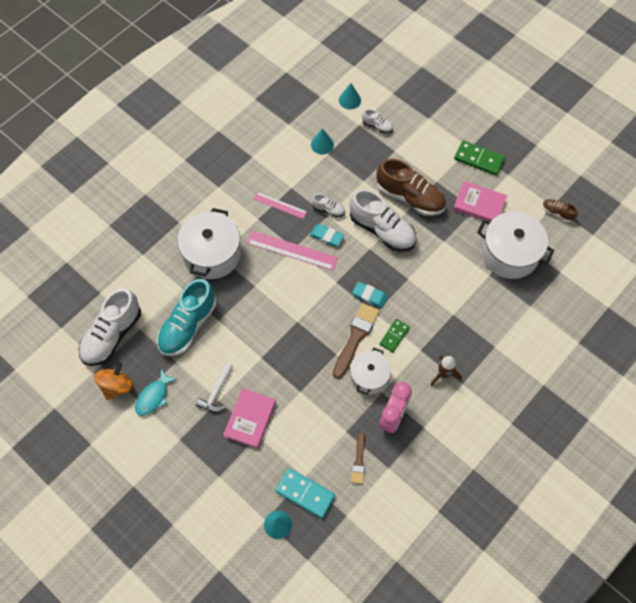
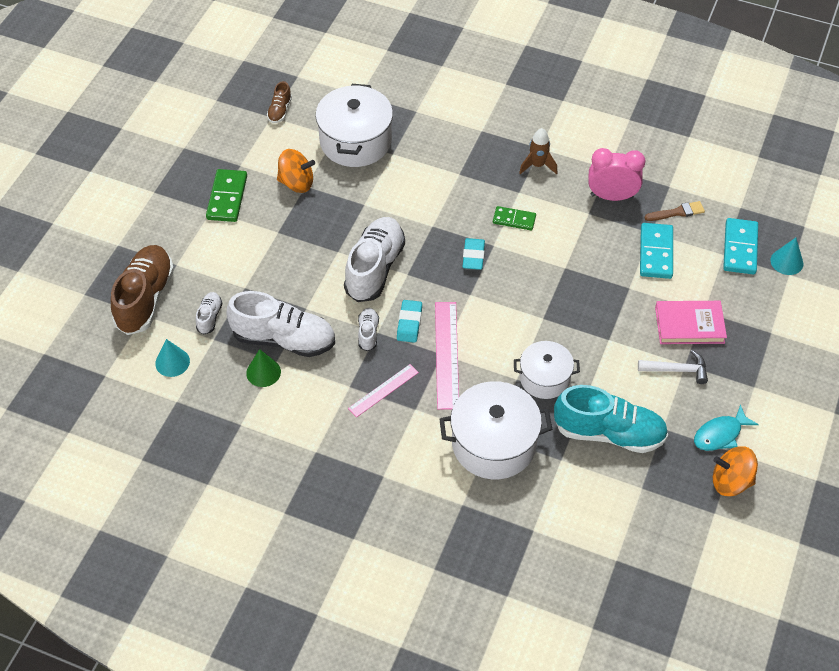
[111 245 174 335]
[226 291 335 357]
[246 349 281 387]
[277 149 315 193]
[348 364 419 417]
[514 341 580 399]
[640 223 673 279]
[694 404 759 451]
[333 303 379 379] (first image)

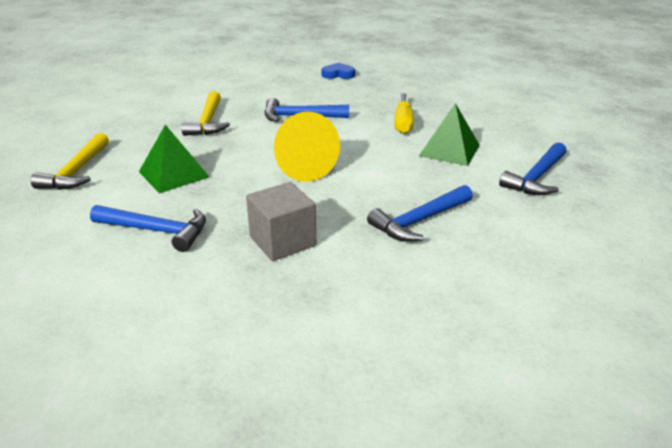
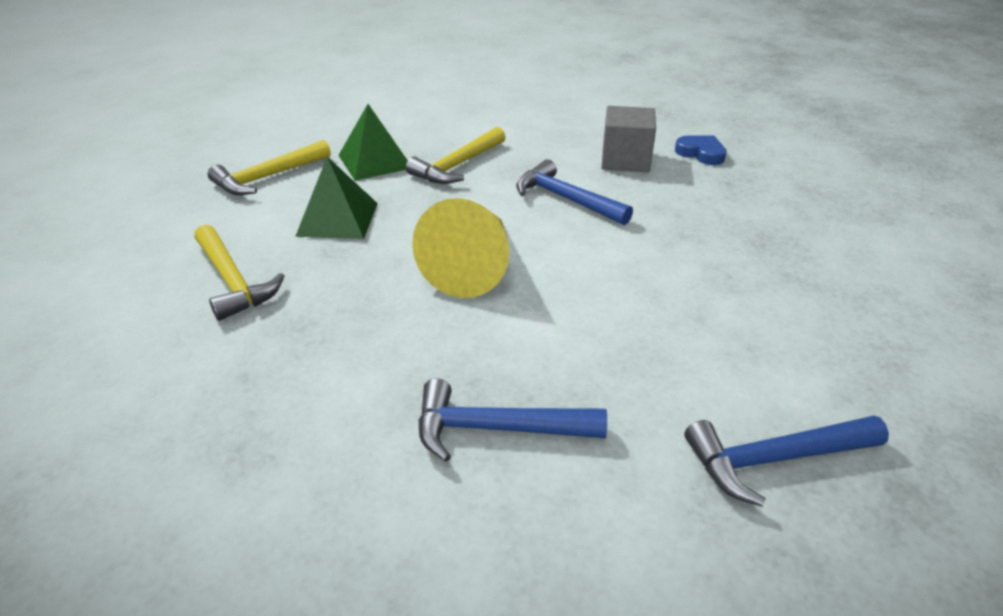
[194 225 285 321]
[339 104 408 181]
[602 106 656 172]
[394 93 414 134] (first image)

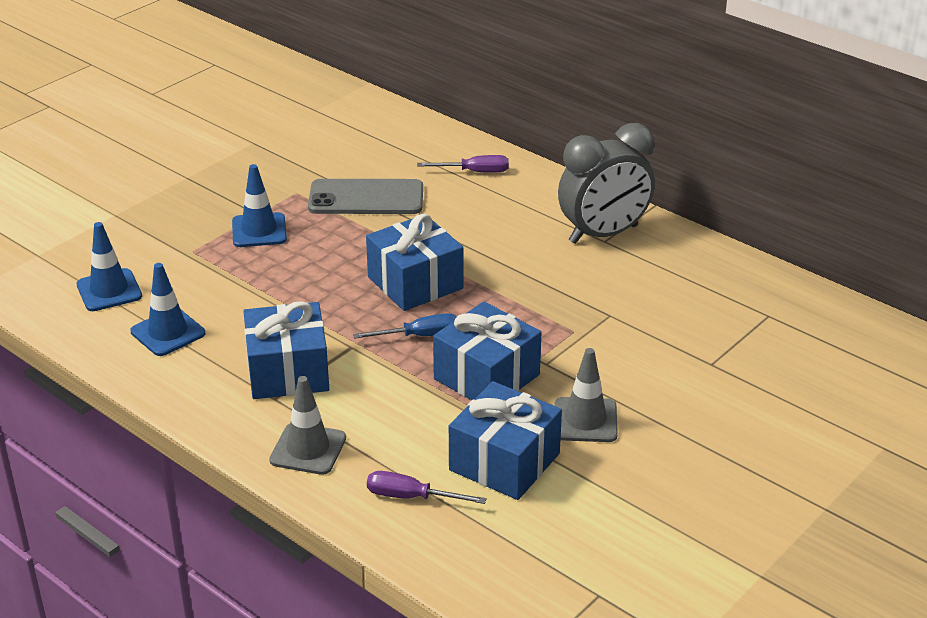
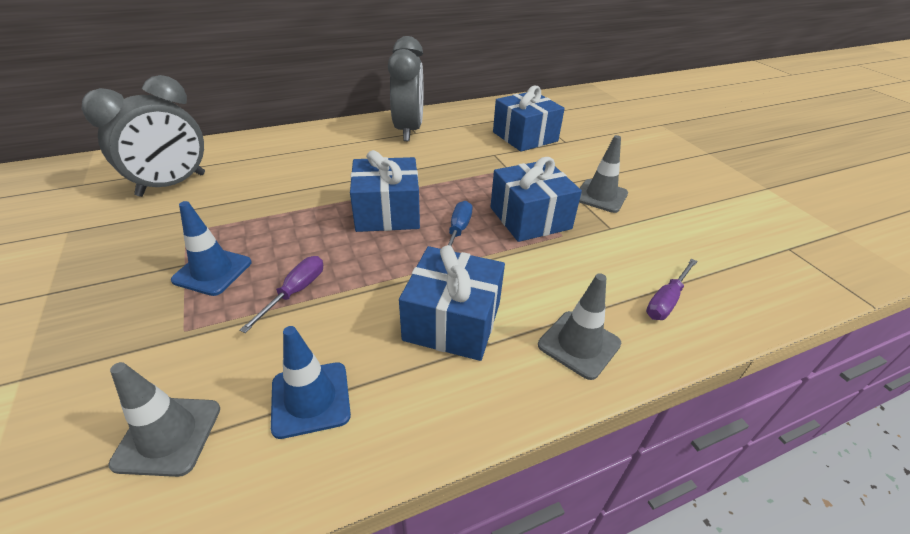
[82 75 205 197]
[108 362 220 477]
[240 256 323 333]
[493 86 565 152]
[308 179 423 214] (first image)

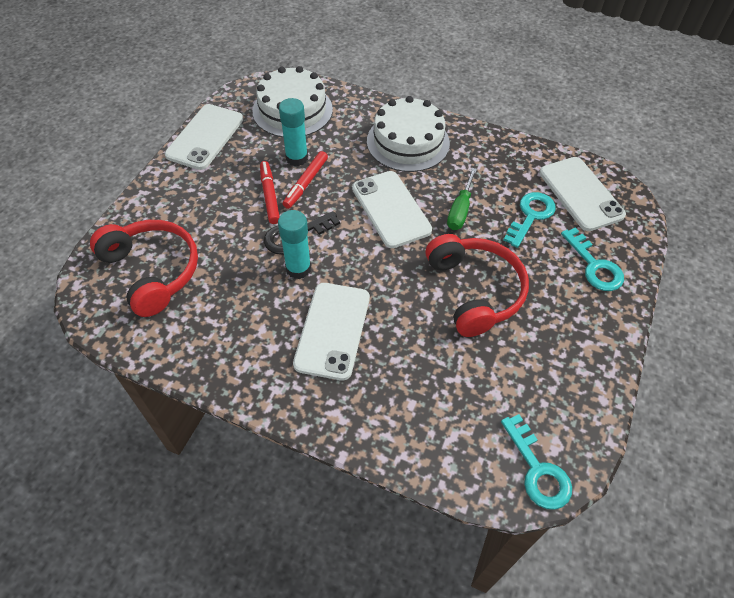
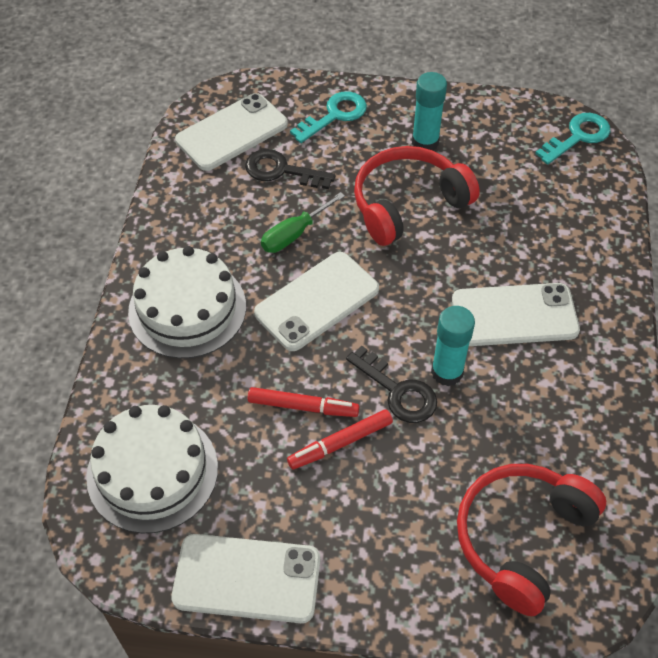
[245 149 335 189]
[261 192 345 253]
[412 72 447 150]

☆ ☆ ☆ ☆

_Work required:_
Reproduce word for word the lines from the line with "[394 93 414 134] (first image)" to the end of the entries above, both included, but leave the pictures out.

_Output of the exercise:_
[394 93 414 134] (first image)

[82 75 205 197]
[108 362 220 477]
[240 256 323 333]
[493 86 565 152]
[308 179 423 214] (first image)

[245 149 335 189]
[261 192 345 253]
[412 72 447 150]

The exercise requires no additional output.